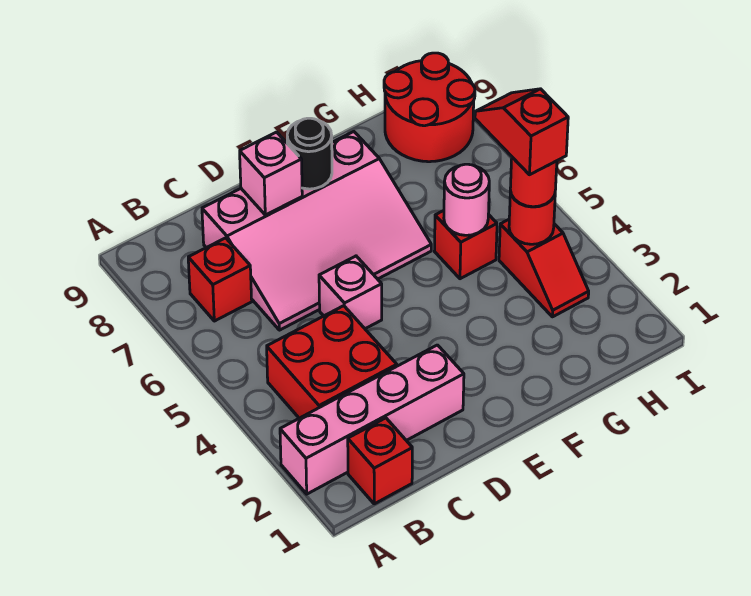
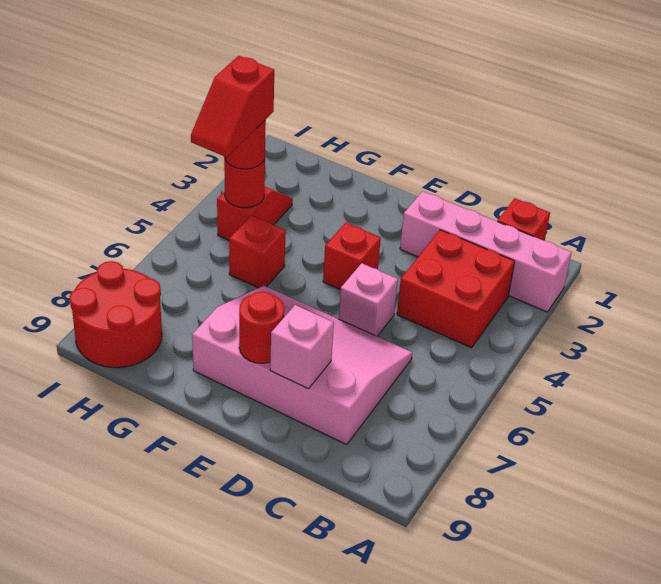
red brick B7 level 1 -> red brick E4 level 1
black round brick E8 level 2 -> red round brick E8 level 2
pink round brick G5 level 2 -> none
----------
Within this listing, how many lines hold "round"? Give the number alone.

▶ Written answer
2